Stored dataset items:
|---|

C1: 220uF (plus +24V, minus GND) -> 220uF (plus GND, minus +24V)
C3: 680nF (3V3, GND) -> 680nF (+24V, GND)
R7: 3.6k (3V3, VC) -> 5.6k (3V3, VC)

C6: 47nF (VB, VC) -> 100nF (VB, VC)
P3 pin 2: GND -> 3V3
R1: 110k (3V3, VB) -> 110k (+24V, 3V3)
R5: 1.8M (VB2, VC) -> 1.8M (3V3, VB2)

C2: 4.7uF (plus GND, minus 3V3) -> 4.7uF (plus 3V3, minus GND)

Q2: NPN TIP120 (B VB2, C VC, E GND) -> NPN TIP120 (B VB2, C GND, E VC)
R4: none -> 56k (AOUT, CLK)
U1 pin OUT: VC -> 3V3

|---|

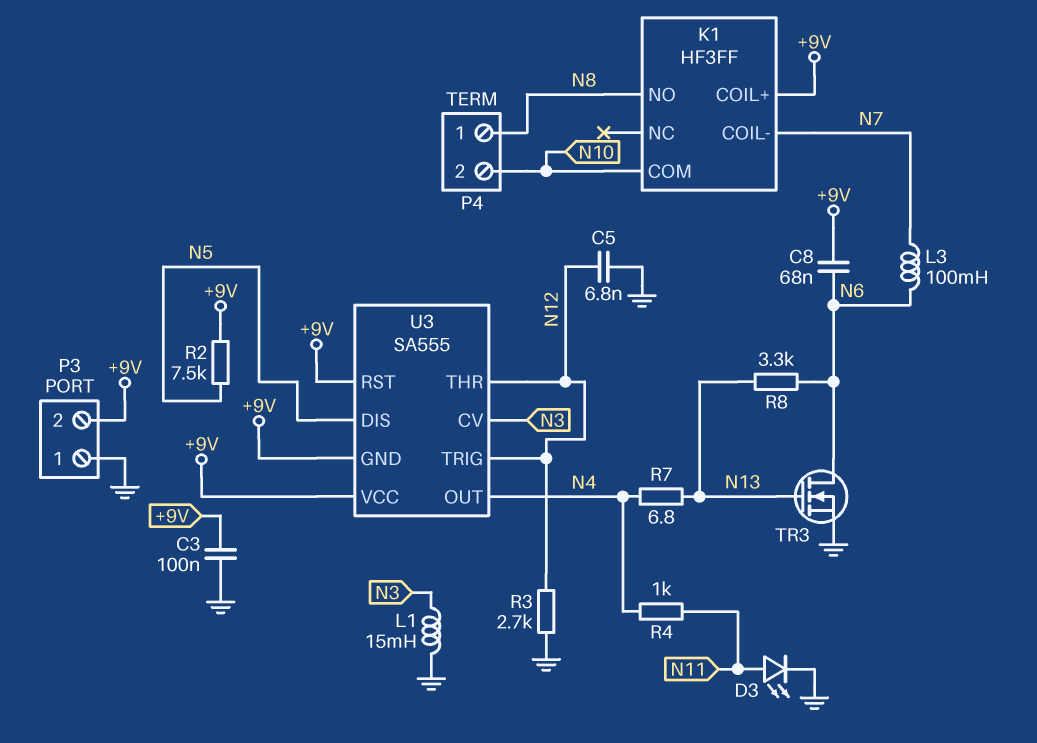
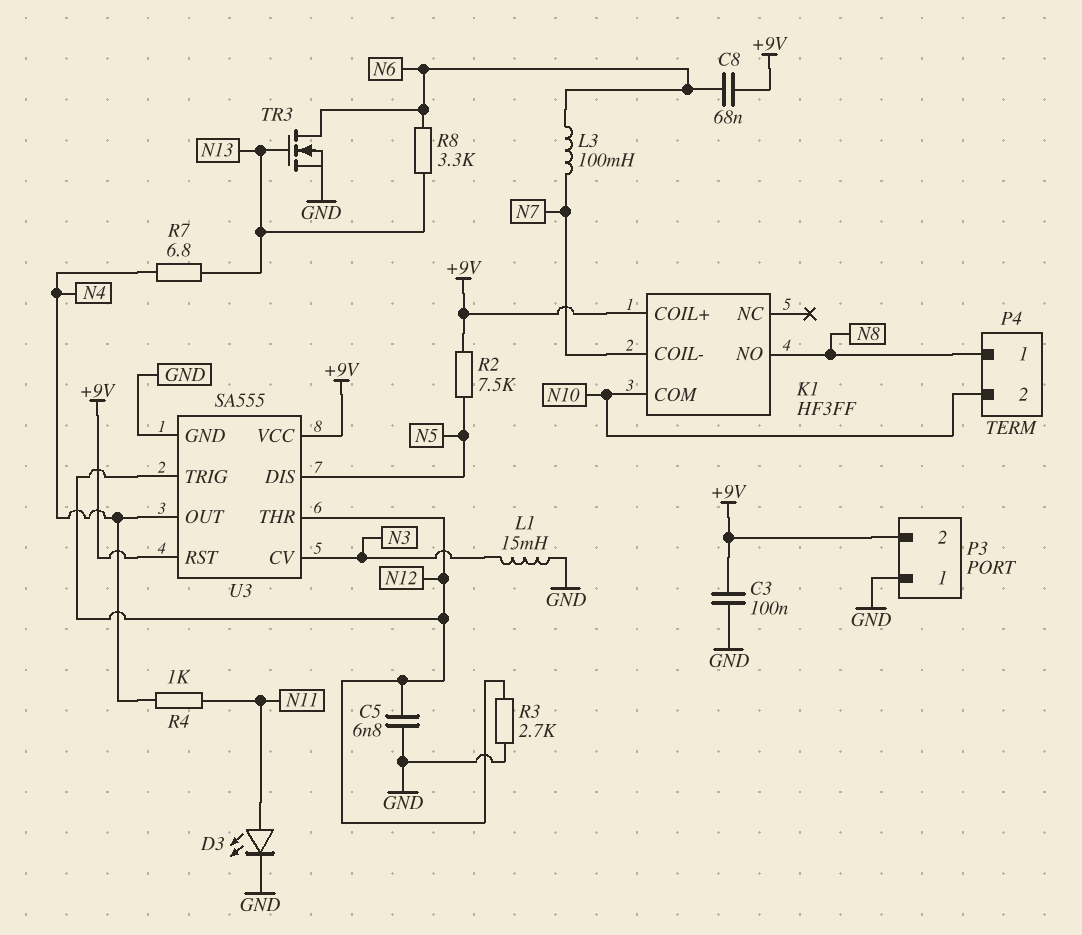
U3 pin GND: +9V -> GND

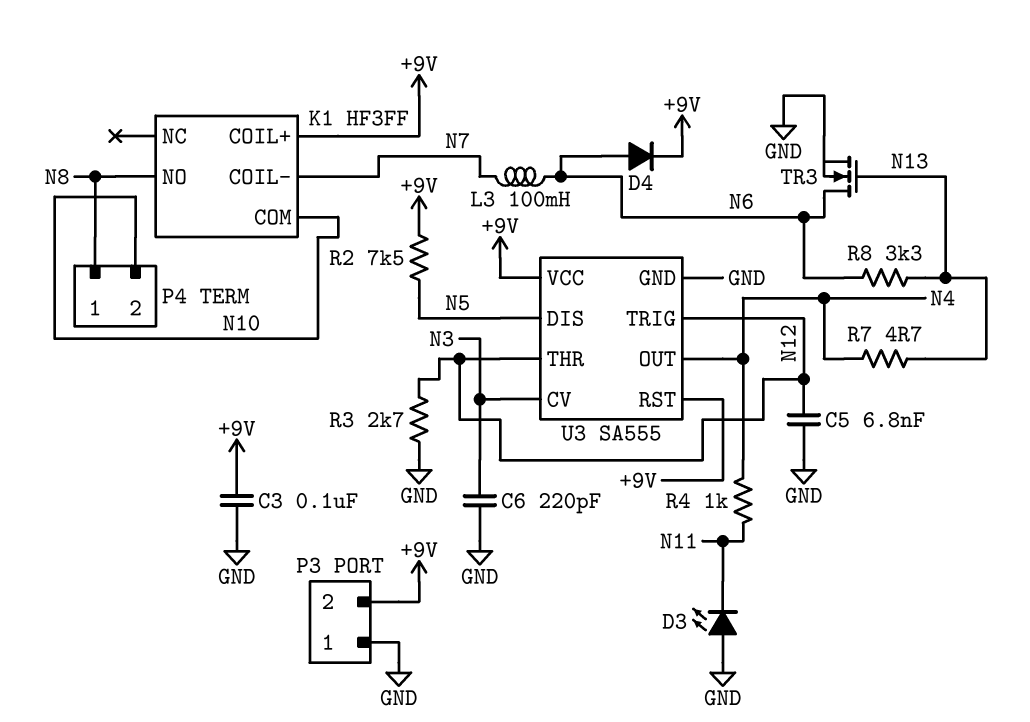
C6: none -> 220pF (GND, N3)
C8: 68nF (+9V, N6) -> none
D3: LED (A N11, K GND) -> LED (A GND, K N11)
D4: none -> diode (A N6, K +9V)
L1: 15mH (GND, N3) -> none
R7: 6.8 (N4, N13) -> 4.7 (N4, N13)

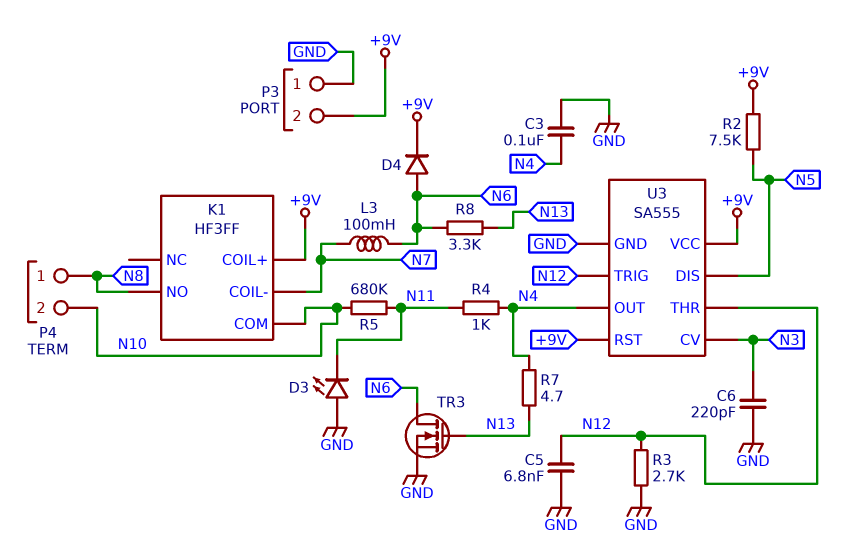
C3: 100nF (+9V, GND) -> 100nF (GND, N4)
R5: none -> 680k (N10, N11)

|---|

Task directions
Check each line of the entries above for the string "none", and return those that contain it.

Response to the exercise
R4: none -> 56k (AOUT, CLK)
C6: none -> 220pF (GND, N3)
C8: 68nF (+9V, N6) -> none
D4: none -> diode (A N6, K +9V)
L1: 15mH (GND, N3) -> none
R5: none -> 680k (N10, N11)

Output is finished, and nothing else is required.